• _TASK OBJECTIVE_:
Check every line below for the string "teapot", and copy the lines that contain it.
--- PROVIDED DATA Enclosed Below ---
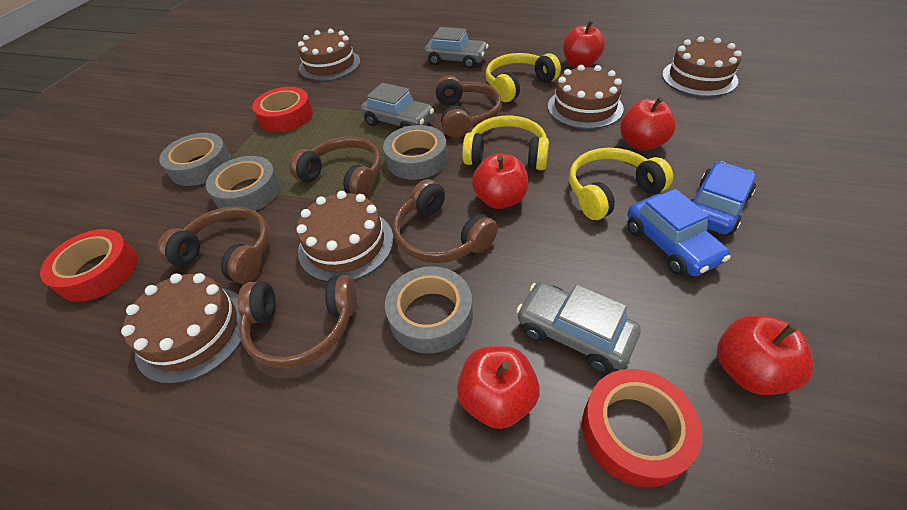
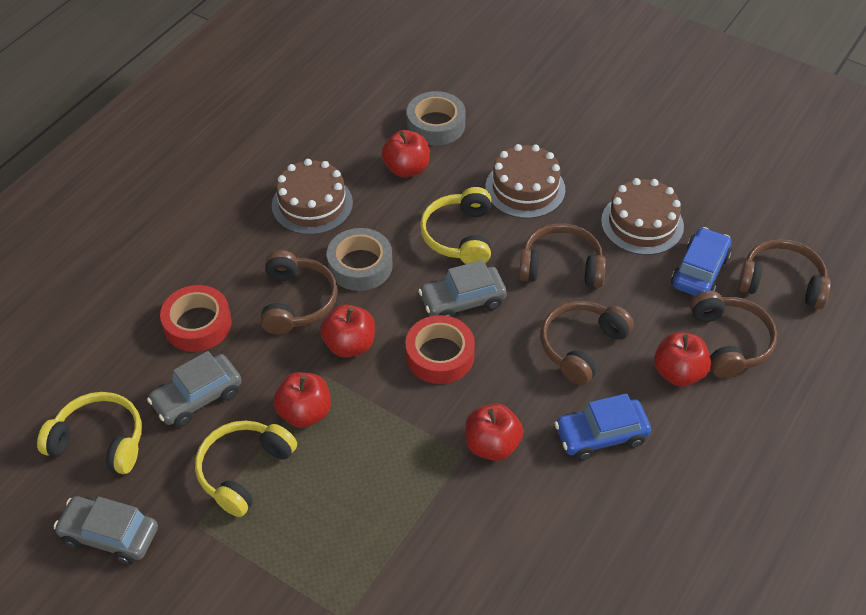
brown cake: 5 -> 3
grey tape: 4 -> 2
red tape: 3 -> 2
--- End of Enclosed PROVIDED DATA ---
--- PROVIDED DATA Enclosed Below ---
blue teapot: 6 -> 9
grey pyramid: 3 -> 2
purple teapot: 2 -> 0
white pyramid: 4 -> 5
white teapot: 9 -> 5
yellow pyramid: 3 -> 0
--- End of Enclosed PROVIDED DATA ---
• _YOUR SOLUTION_:
blue teapot: 6 -> 9
purple teapot: 2 -> 0
white teapot: 9 -> 5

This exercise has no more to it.